[Before-and-after scene images]
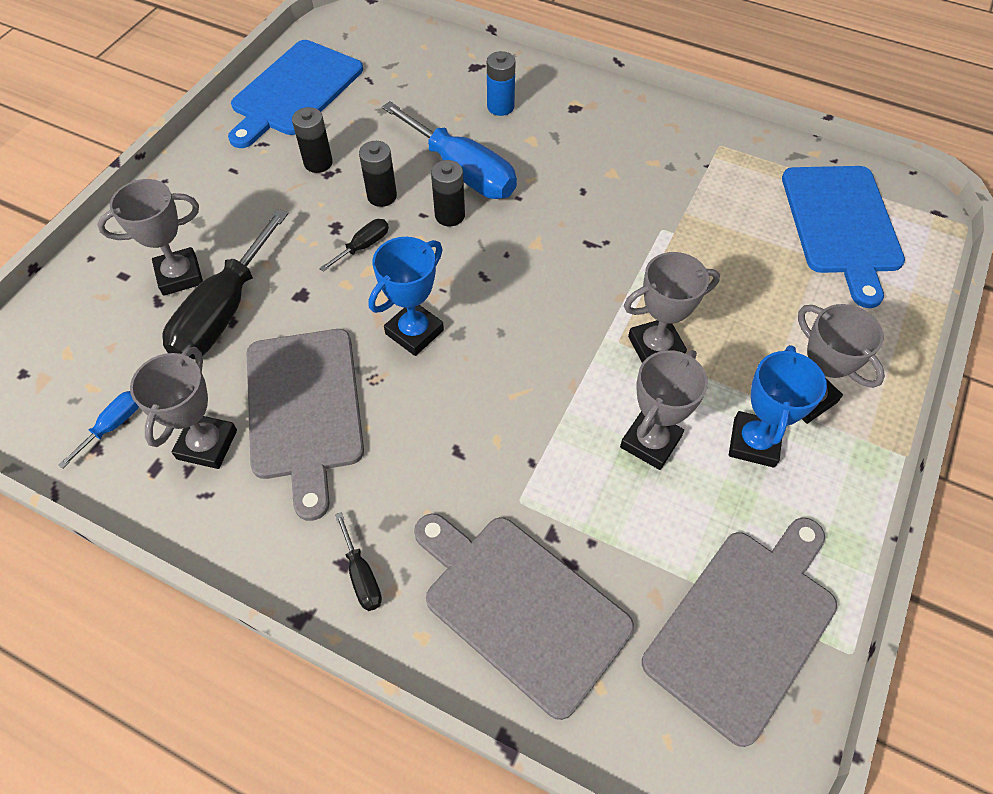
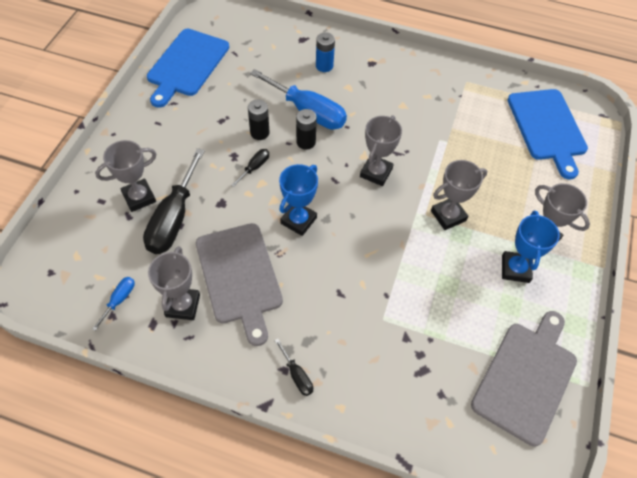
camera: 10 degrees left, 0 degrees up
black battery [292,107,333,173] -> none
grey cutting board [414,513,634,720] -> none
grey trophy [620,350,708,470] -> grey trophy moved to [360,116,402,186]

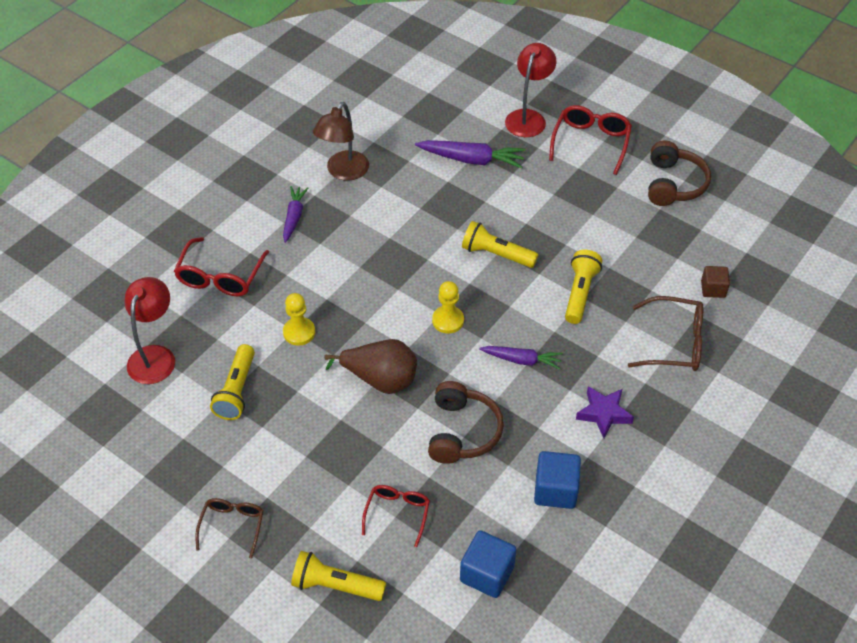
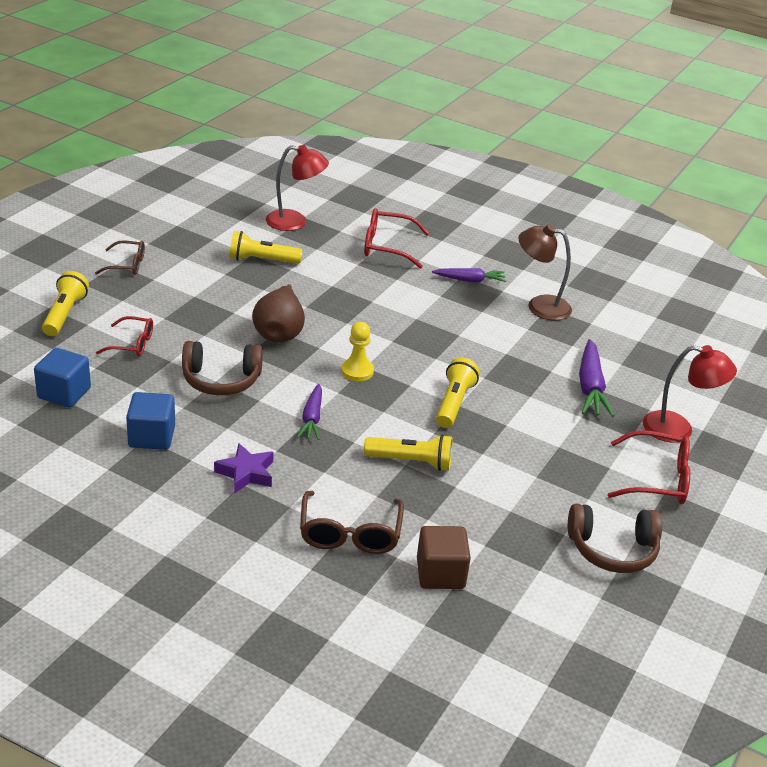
camera: 80 degrees right, 15 degrees down
yellow pawn [283,293,315,346] -> none
brown cube [701,266,730,298] -> brown cube [417,526,471,589], size x1.56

What the exercise asks: In the copy, every entry must appear exactly as written, and no picture may appear.

Task result:
camera: 10 degrees left, 0 degrees up
black battery [292,107,333,173] -> none
grey cutting board [414,513,634,720] -> none
grey trophy [620,350,708,470] -> grey trophy moved to [360,116,402,186]

camera: 80 degrees right, 15 degrees down
yellow pawn [283,293,315,346] -> none
brown cube [701,266,730,298] -> brown cube [417,526,471,589], size x1.56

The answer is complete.